**Given data**
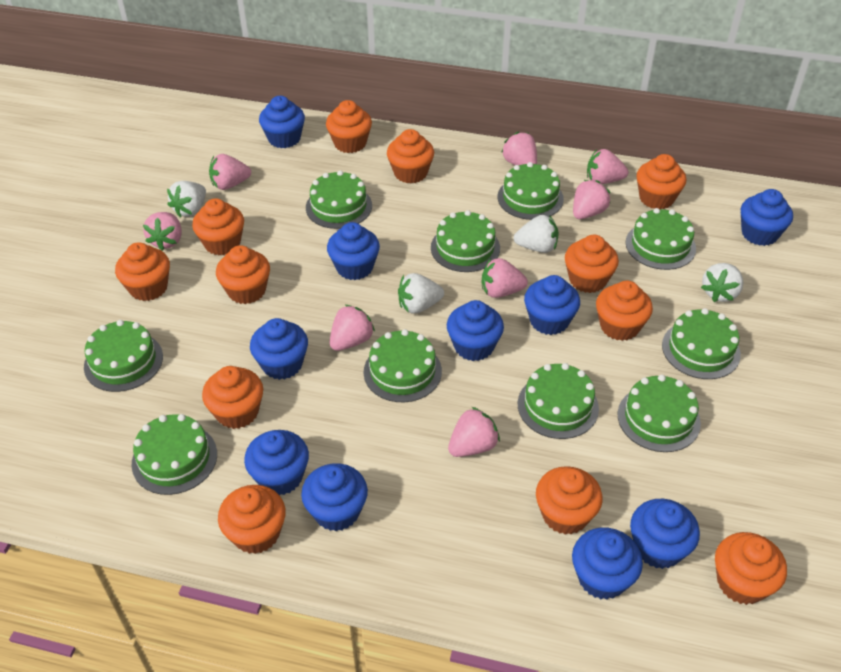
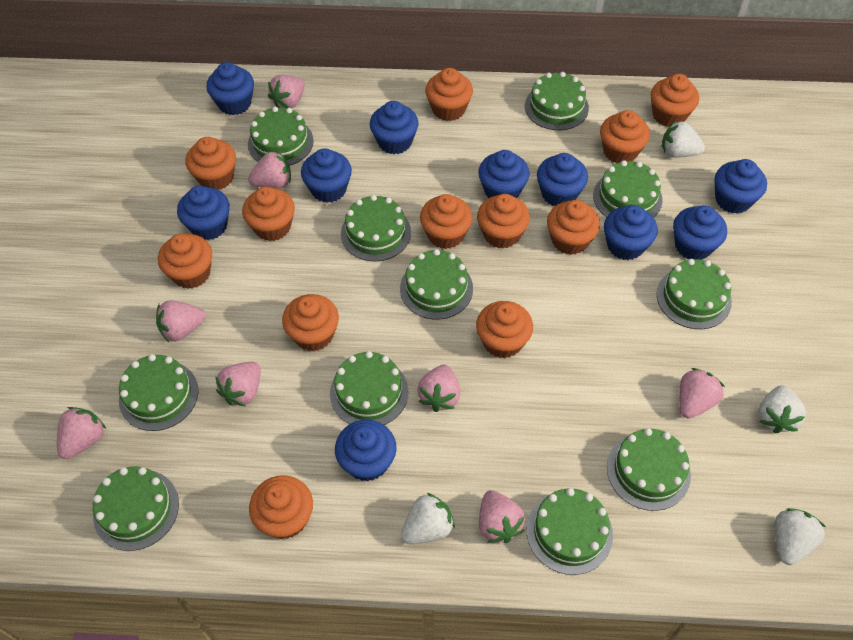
green cake: 10 -> 11

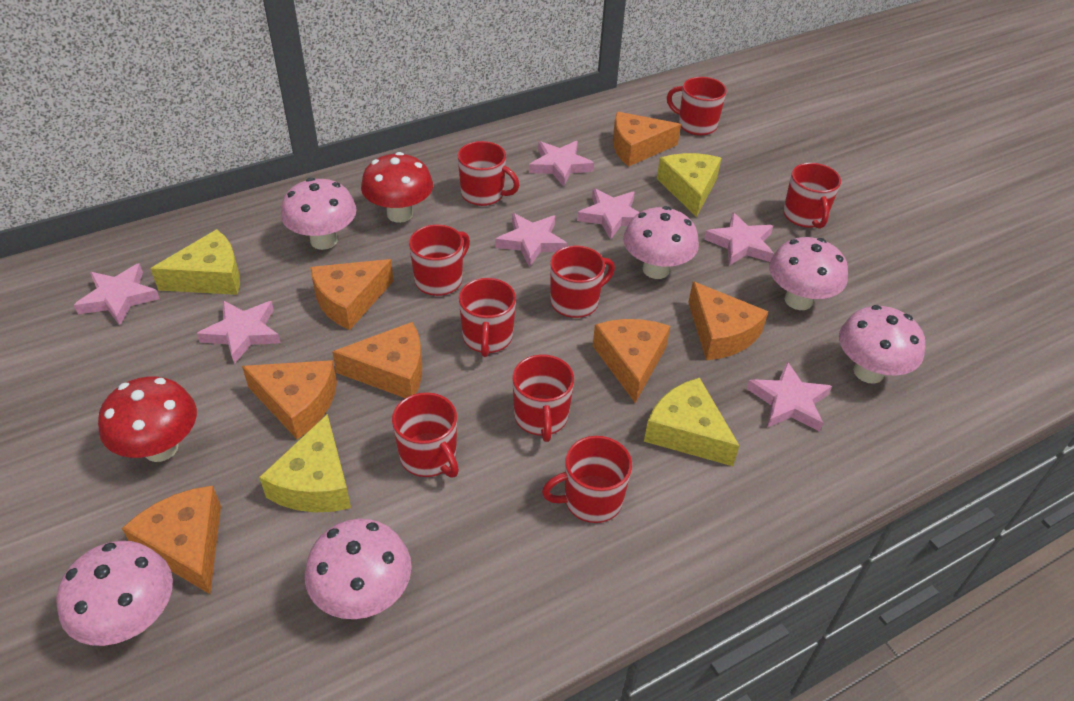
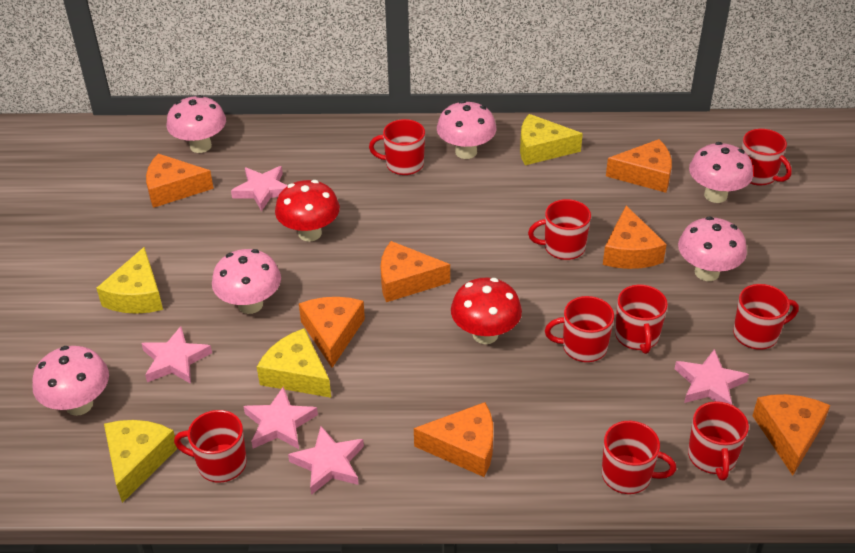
pink star: 7 -> 5

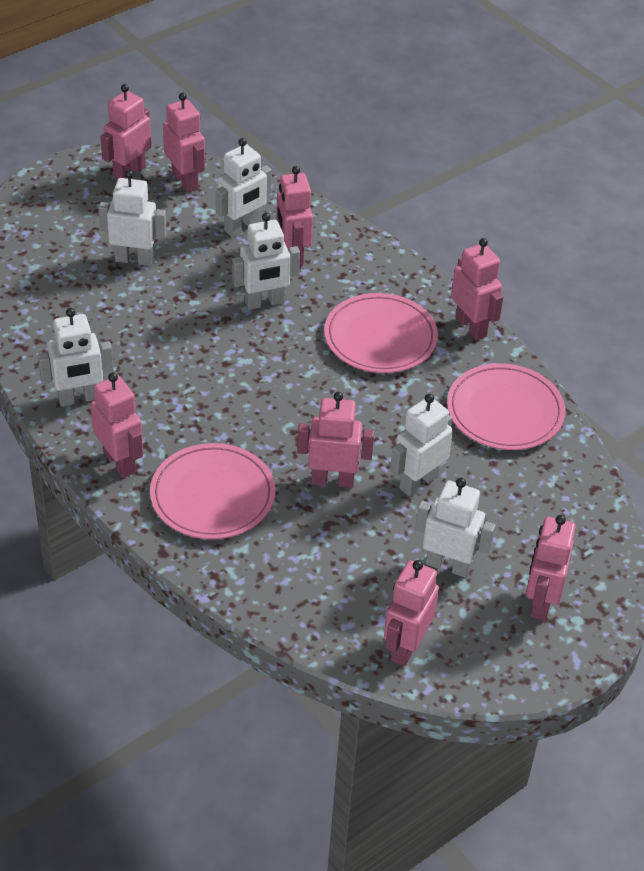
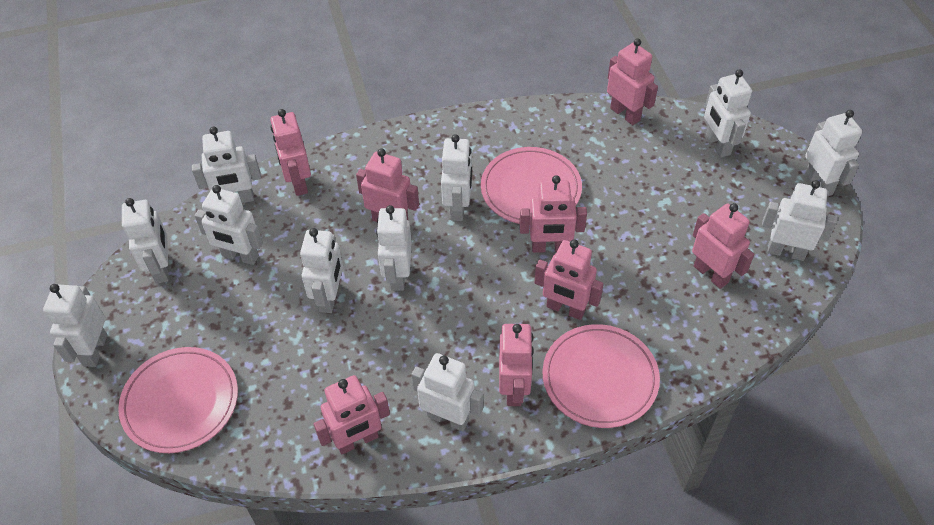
white robot: 6 -> 11

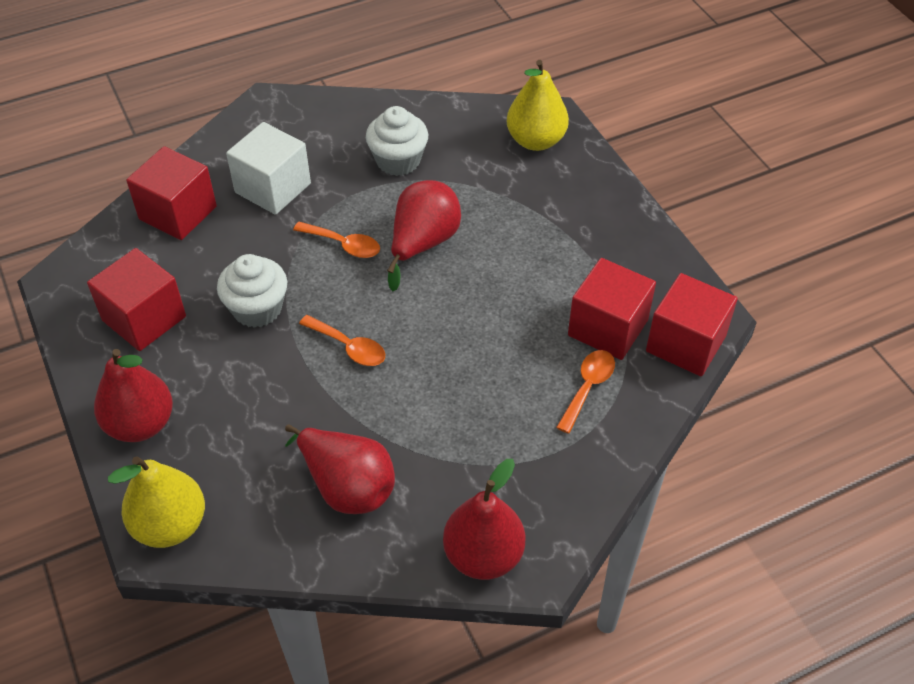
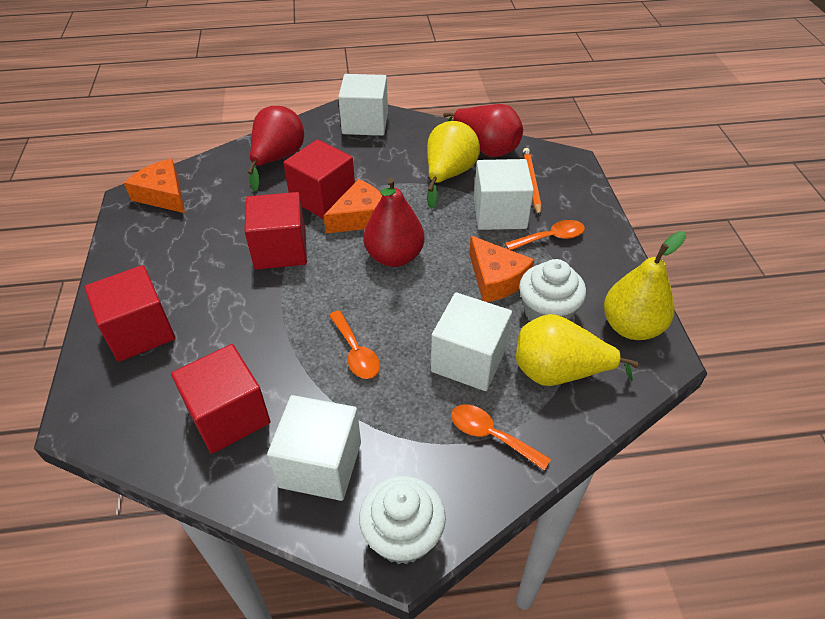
orange cheese: 0 -> 3
orange pencil: 0 -> 1
red pear: 4 -> 3
white cube: 1 -> 4
yellow pear: 2 -> 3

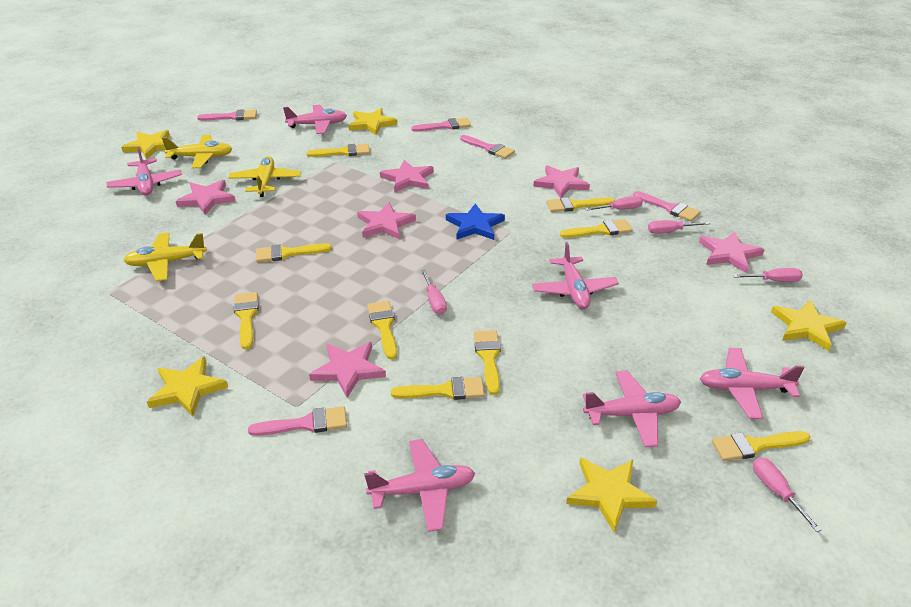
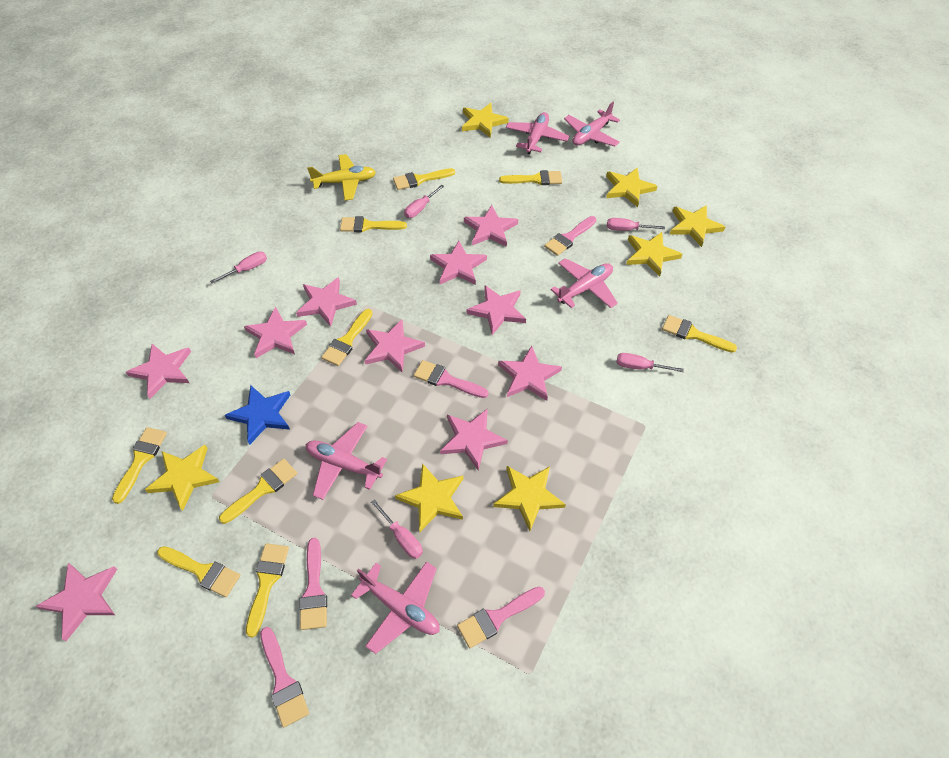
pink plane: 6 -> 5
pink star: 6 -> 10
yellow plane: 3 -> 1
yellow star: 5 -> 7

**Work to complete**
Show every line of the entries above where the word "pink" occurs.

**Task solution**
pink star: 7 -> 5
pink plane: 6 -> 5
pink star: 6 -> 10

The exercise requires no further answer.